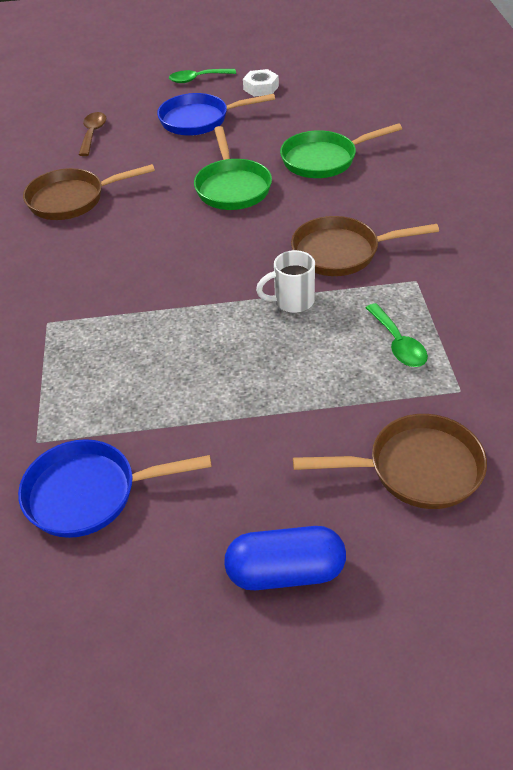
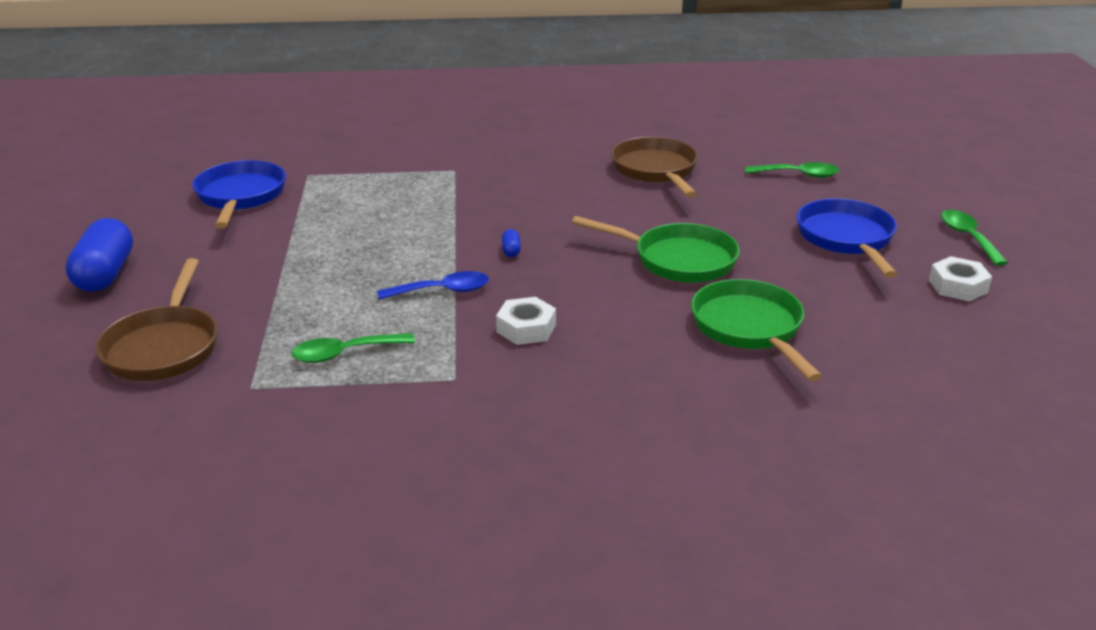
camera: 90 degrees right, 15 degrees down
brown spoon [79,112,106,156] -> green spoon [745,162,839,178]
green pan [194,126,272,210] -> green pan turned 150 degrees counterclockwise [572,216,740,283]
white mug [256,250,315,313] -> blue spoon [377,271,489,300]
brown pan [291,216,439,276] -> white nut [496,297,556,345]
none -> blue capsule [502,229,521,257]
# # # # #
Type the material out again exactly. Skip the pictures.

camera: 90 degrees right, 15 degrees down
brown spoon [79,112,106,156] -> green spoon [745,162,839,178]
green pan [194,126,272,210] -> green pan turned 150 degrees counterclockwise [572,216,740,283]
white mug [256,250,315,313] -> blue spoon [377,271,489,300]
brown pan [291,216,439,276] -> white nut [496,297,556,345]
none -> blue capsule [502,229,521,257]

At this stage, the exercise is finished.